Stored data
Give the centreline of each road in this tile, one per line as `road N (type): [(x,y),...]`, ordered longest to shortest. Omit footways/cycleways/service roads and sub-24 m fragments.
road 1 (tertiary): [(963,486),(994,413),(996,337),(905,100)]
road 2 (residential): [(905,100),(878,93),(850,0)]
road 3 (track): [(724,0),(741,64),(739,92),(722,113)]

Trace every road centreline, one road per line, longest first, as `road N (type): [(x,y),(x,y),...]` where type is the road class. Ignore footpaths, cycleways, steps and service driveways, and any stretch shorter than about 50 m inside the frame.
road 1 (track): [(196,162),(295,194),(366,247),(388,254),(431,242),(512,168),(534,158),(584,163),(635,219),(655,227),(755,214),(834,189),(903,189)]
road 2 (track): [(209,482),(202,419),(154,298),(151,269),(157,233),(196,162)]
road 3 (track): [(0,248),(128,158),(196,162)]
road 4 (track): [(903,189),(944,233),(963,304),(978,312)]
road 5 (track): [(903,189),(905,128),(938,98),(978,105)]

__Problem to solve__.
Write out the lines above exactly, but only from the one containing "Trace every road" through the last one.

__Output for this task__.
Trace every road centreline, one road per line, longest first, as `road N (type): [(x,y),(x,y),...]` where type is the road class. Ignore footpaths, cycleways, steps and service driveways, and any stretch shorter than about 50 m inside the frame.
road 1 (track): [(196,162),(295,194),(366,247),(388,254),(431,242),(512,168),(534,158),(584,163),(635,219),(655,227),(755,214),(834,189),(903,189)]
road 2 (track): [(209,482),(202,419),(154,298),(151,269),(157,233),(196,162)]
road 3 (track): [(0,248),(128,158),(196,162)]
road 4 (track): [(903,189),(944,233),(963,304),(978,312)]
road 5 (track): [(903,189),(905,128),(938,98),(978,105)]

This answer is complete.